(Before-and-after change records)
# # # # #

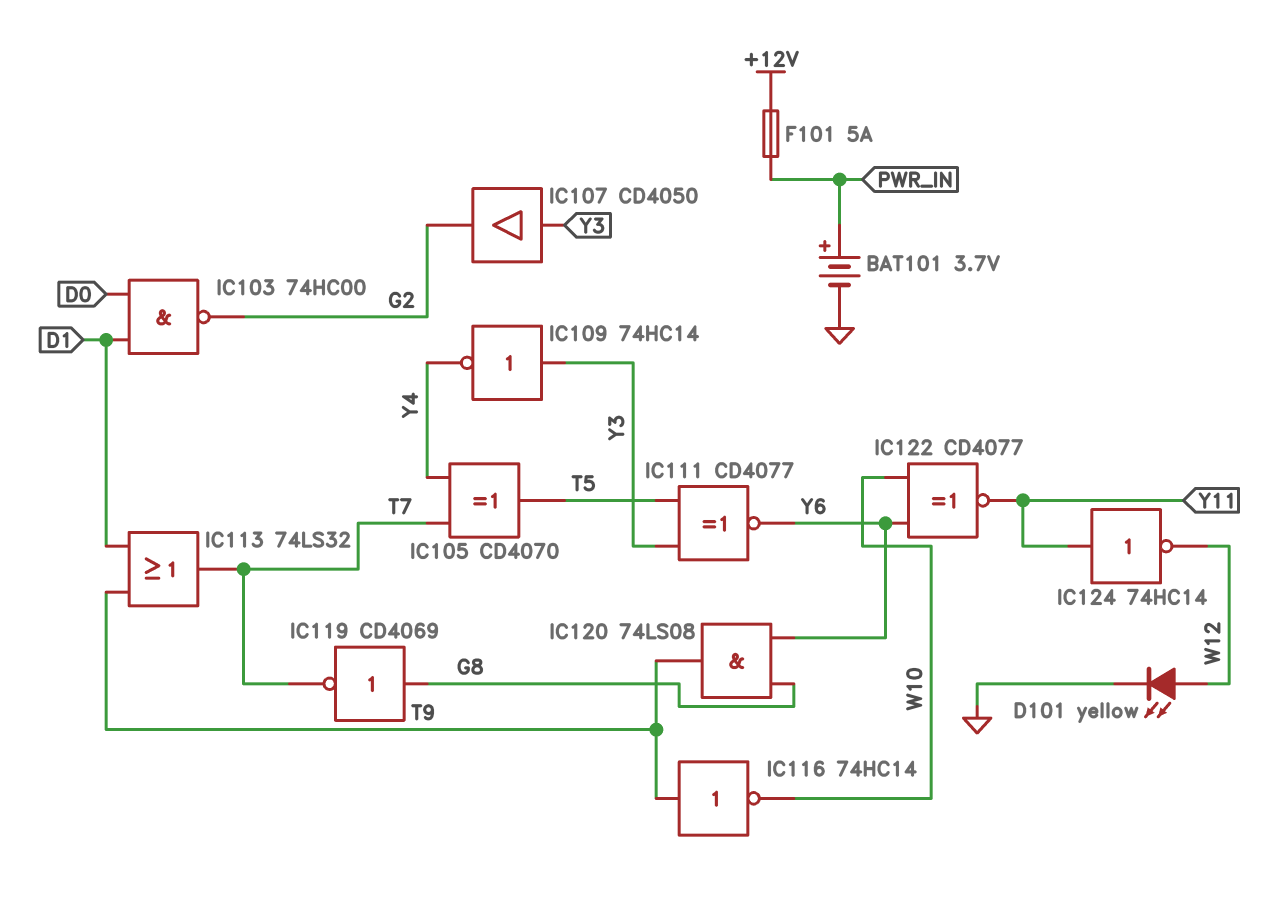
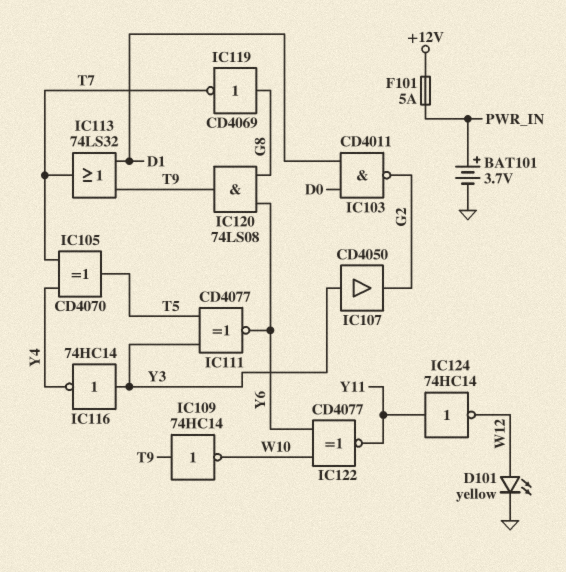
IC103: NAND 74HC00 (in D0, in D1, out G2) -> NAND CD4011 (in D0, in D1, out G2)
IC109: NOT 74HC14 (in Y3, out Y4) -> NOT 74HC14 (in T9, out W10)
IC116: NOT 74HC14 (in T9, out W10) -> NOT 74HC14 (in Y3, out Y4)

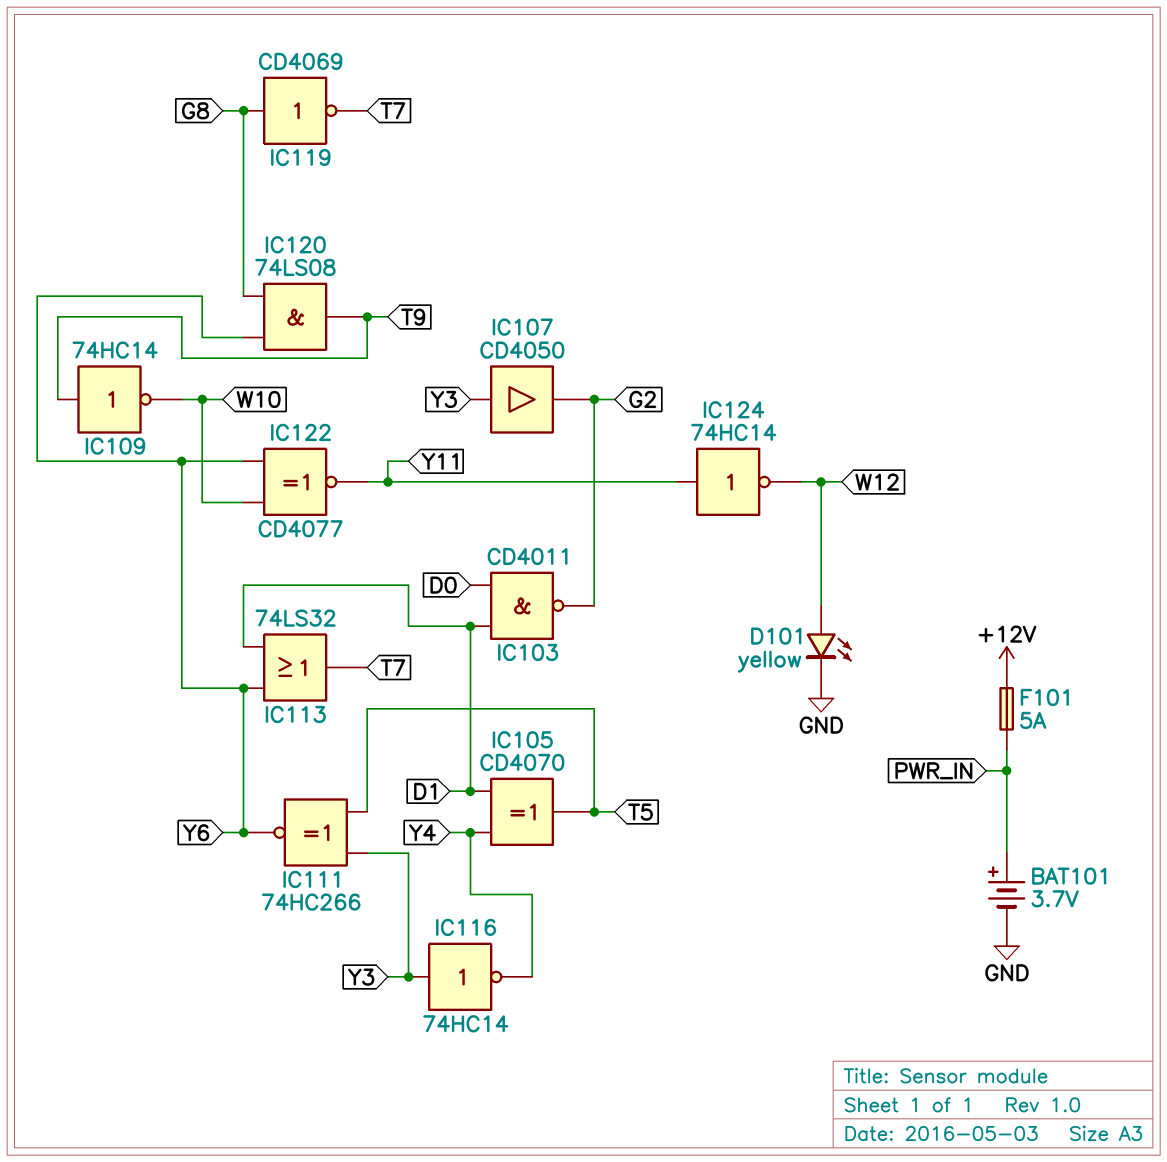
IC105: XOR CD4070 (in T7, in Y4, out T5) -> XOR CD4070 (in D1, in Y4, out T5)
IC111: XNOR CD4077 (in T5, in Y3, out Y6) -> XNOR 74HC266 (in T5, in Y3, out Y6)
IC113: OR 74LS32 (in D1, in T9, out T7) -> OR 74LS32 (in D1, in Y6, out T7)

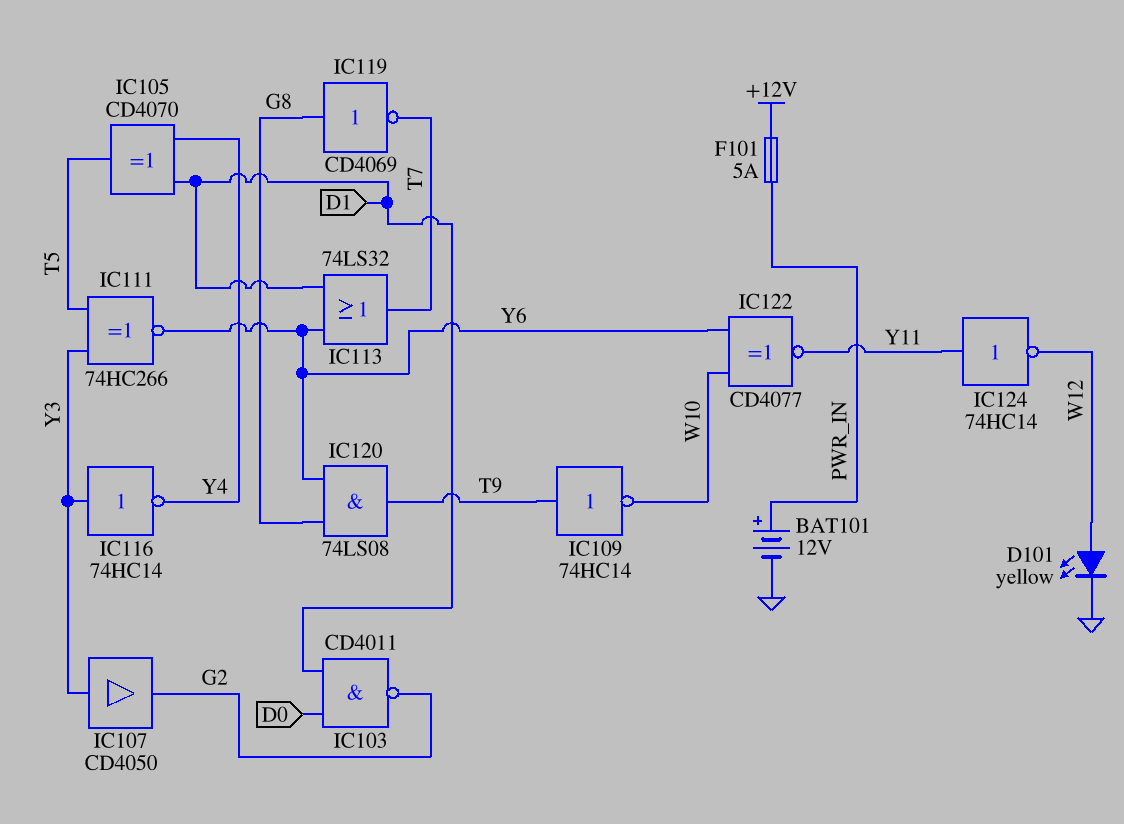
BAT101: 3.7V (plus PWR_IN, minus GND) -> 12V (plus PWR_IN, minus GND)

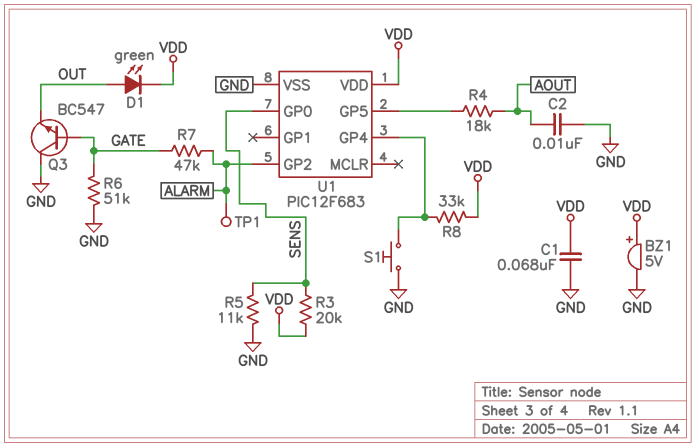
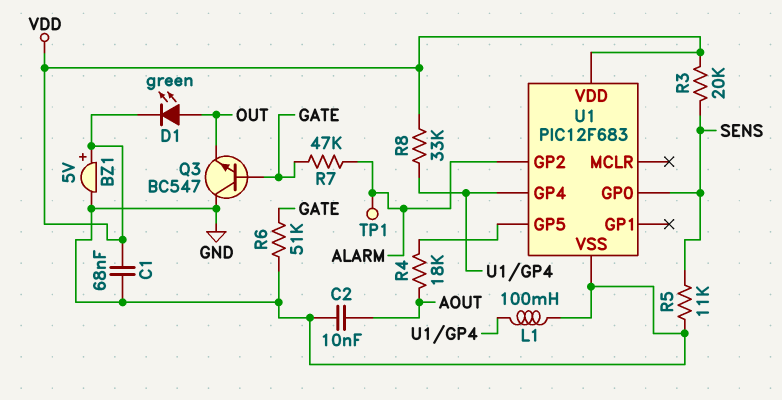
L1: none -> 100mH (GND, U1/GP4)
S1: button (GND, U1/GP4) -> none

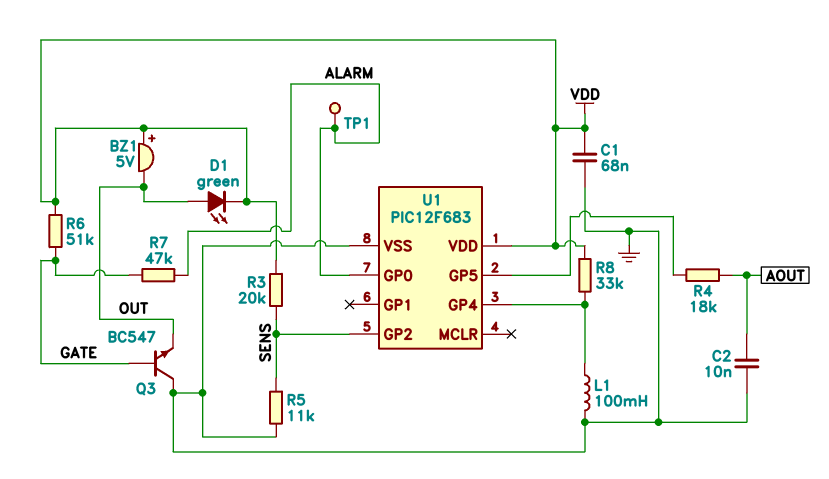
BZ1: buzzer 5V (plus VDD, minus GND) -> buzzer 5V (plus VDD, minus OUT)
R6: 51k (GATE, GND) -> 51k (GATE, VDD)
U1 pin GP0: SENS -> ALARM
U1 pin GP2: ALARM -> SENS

# # # # #

■ Your task
What is needed is an exact copy of the lines from the one containing "S1: button (GND, U1/GP4) -> none" through the last line of the records, with every picture left out.

■ Finished exercise
S1: button (GND, U1/GP4) -> none

BZ1: buzzer 5V (plus VDD, minus GND) -> buzzer 5V (plus VDD, minus OUT)
R6: 51k (GATE, GND) -> 51k (GATE, VDD)
U1 pin GP0: SENS -> ALARM
U1 pin GP2: ALARM -> SENS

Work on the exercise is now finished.